(Try it): Filter the records below down to lines containing "diode".

[Records from a data source]
------------------------------------------------
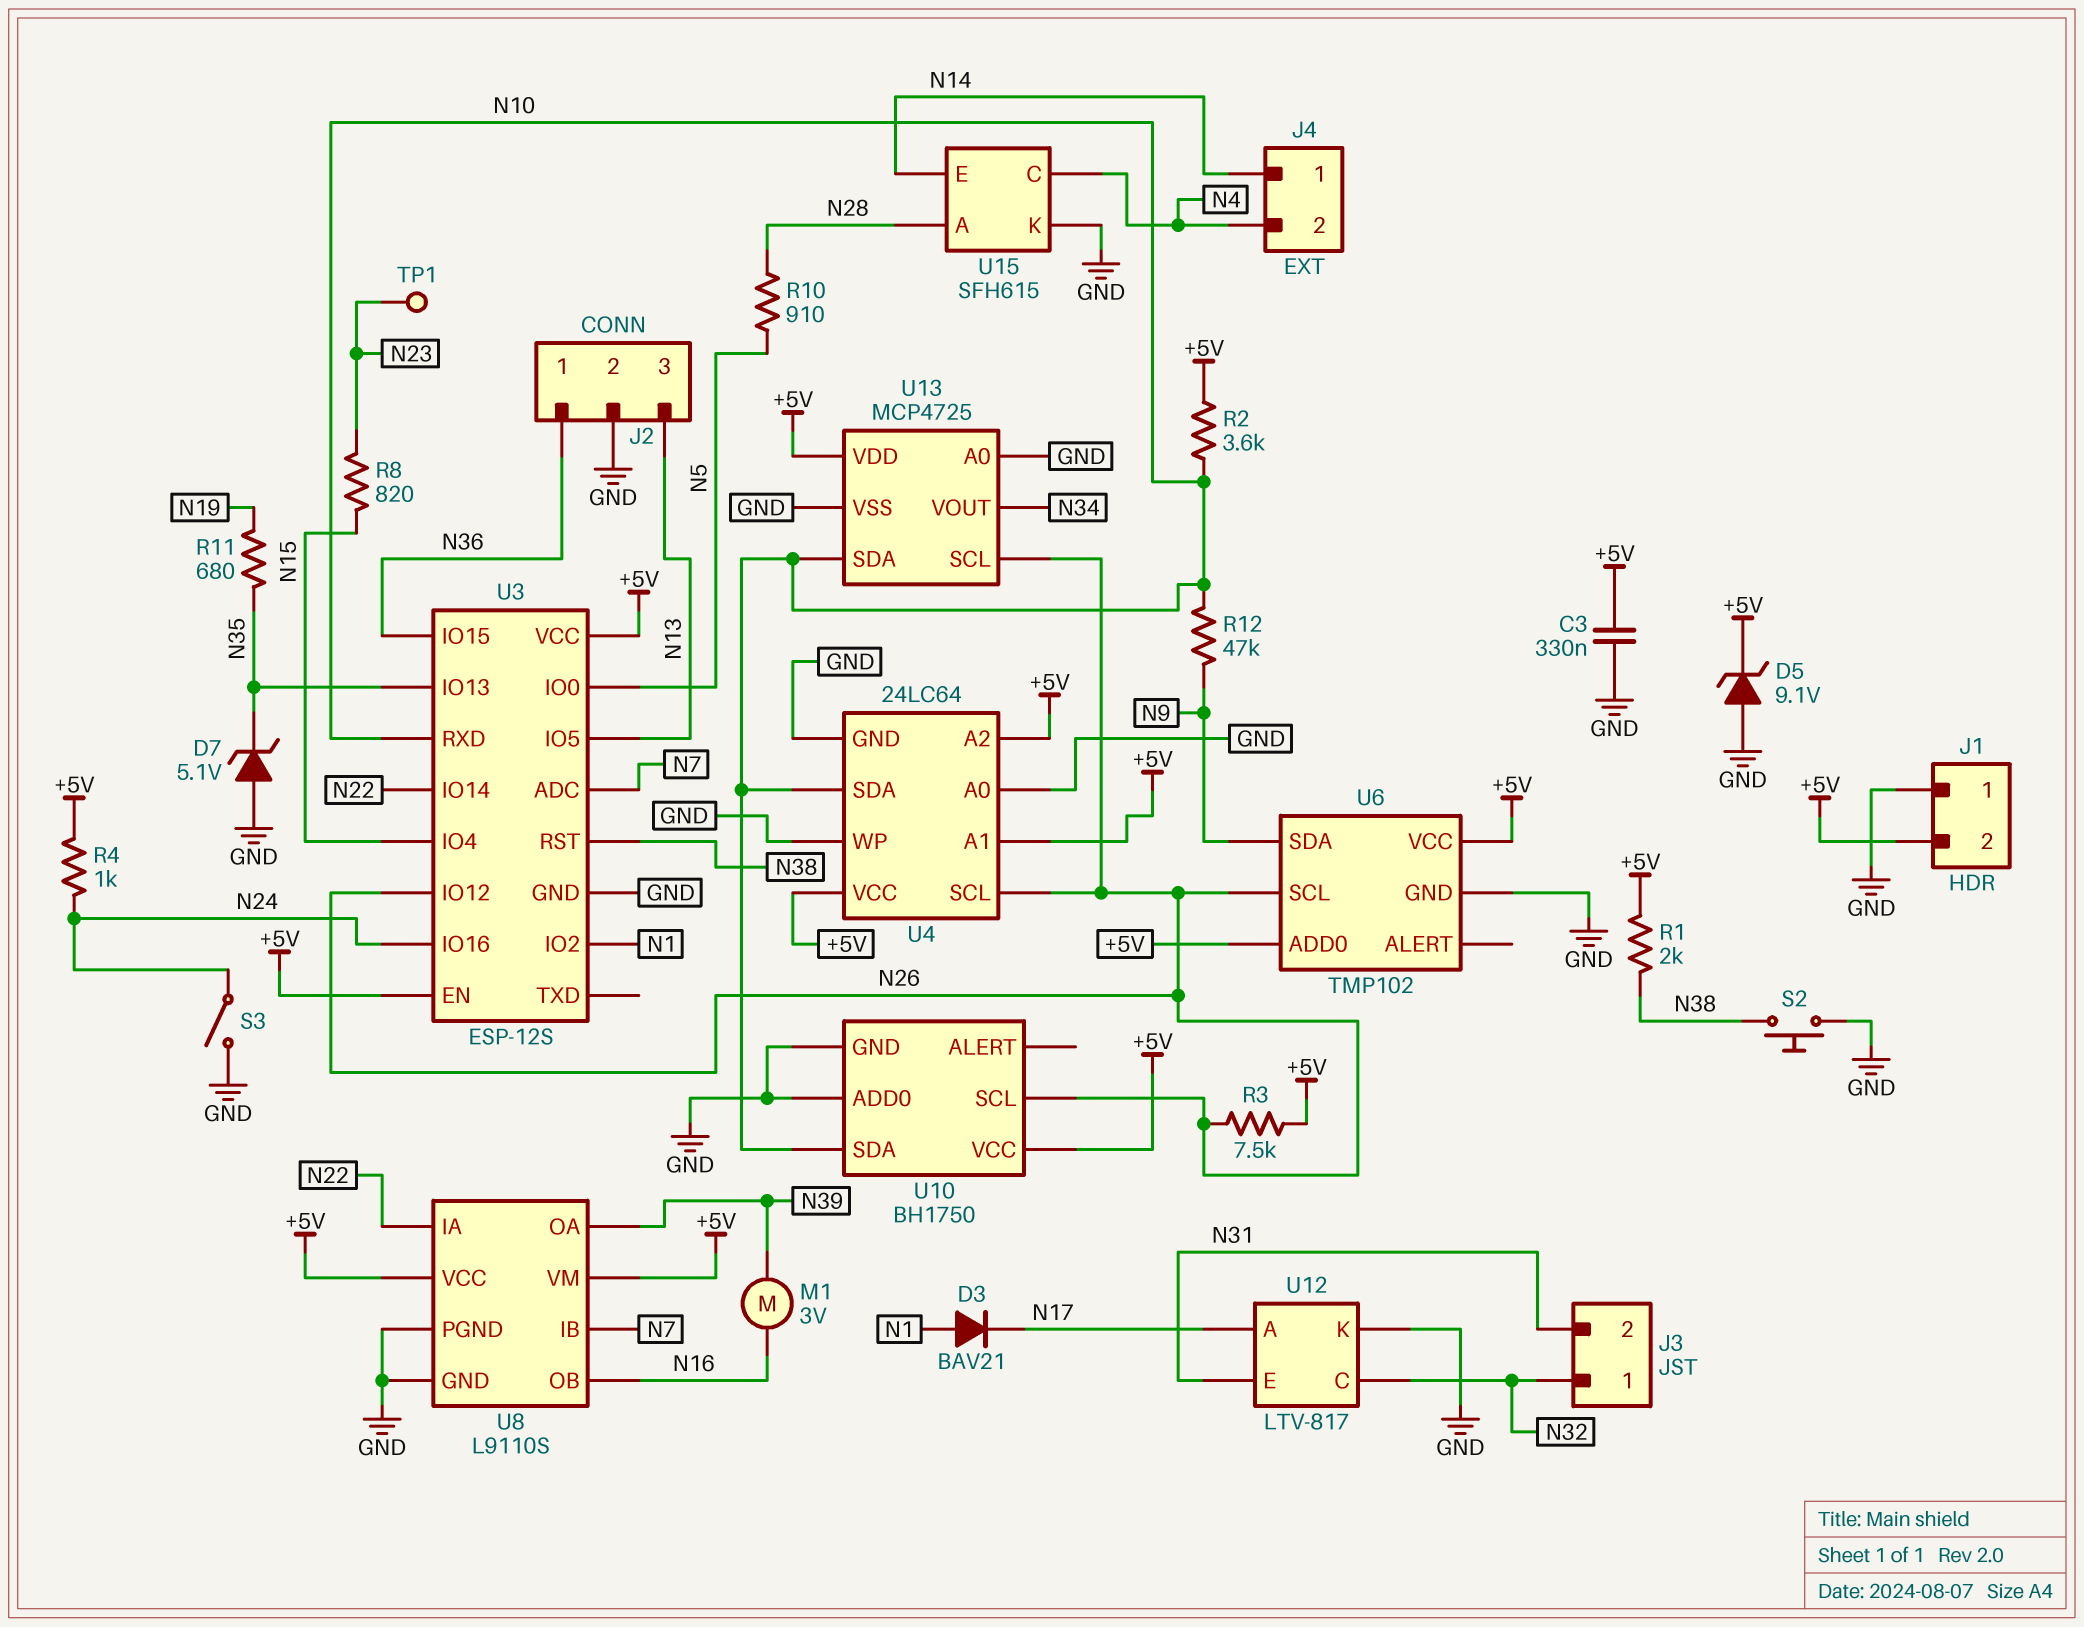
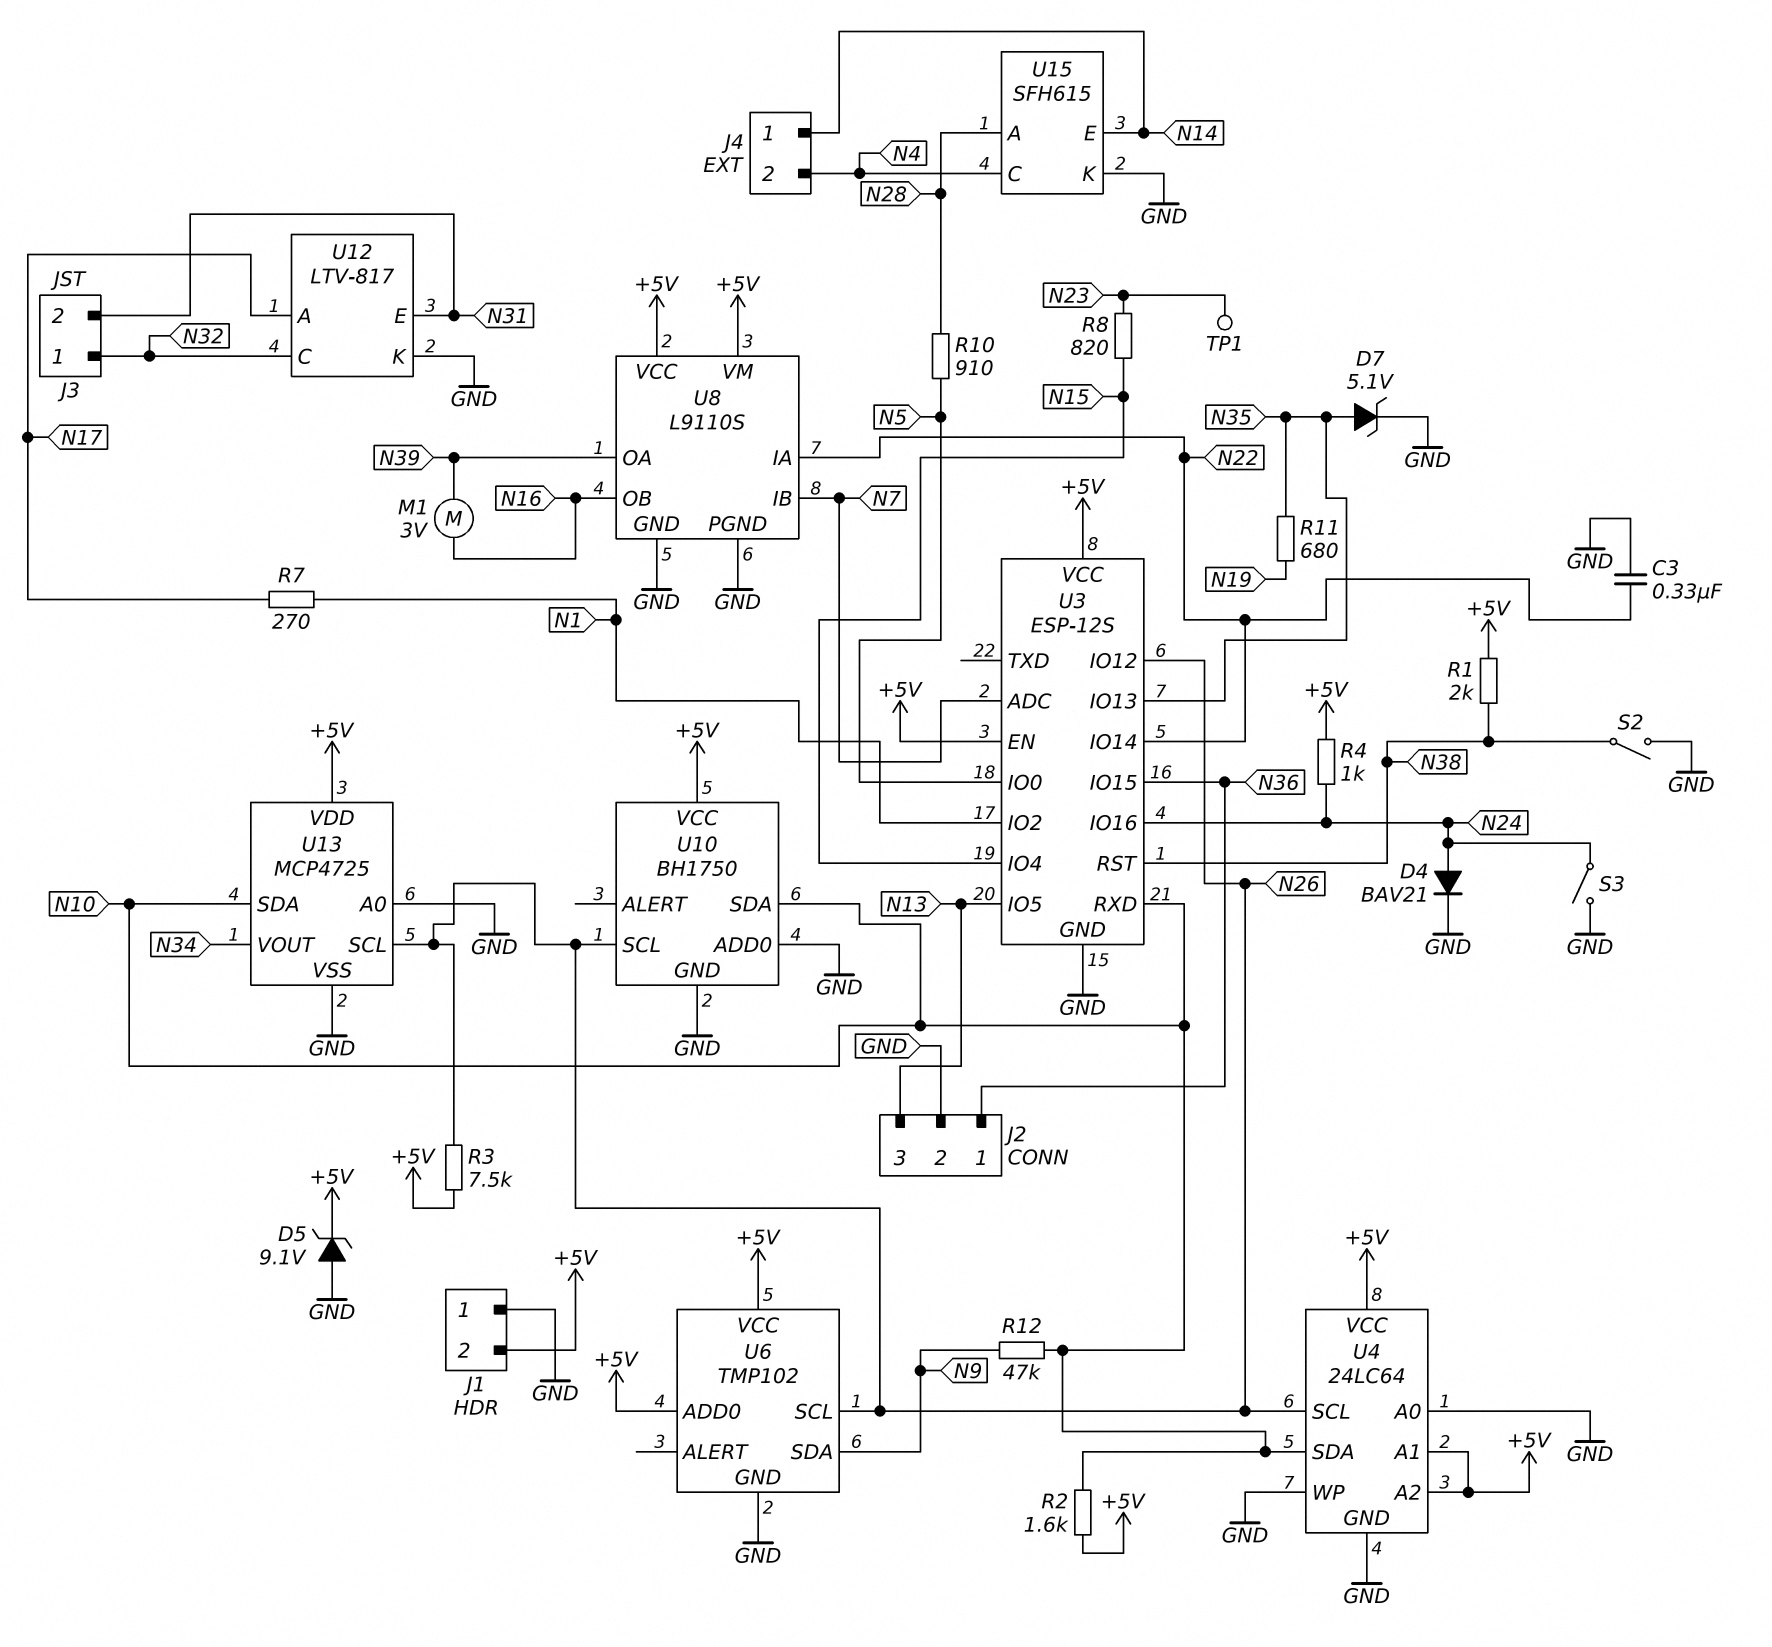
C3: 330nF (+5V, GND) -> 330nF (GND, N22)
D3: diode BAV21 (A N1, K N17) -> none
D4: none -> diode BAV21 (A N24, K GND)
D7: zener 5.1V (A GND, K N35) -> zener 5.1V (A N35, K GND)
R2: 3.6k (+5V, N10) -> 1.6k (+5V, N10)
R7: none -> 270 (N1, N17)
S2: button (GND, N38) -> switch (GND, N38)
------------------------------------------------
(Reply to the task):
D3: diode BAV21 (A N1, K N17) -> none
D4: none -> diode BAV21 (A N24, K GND)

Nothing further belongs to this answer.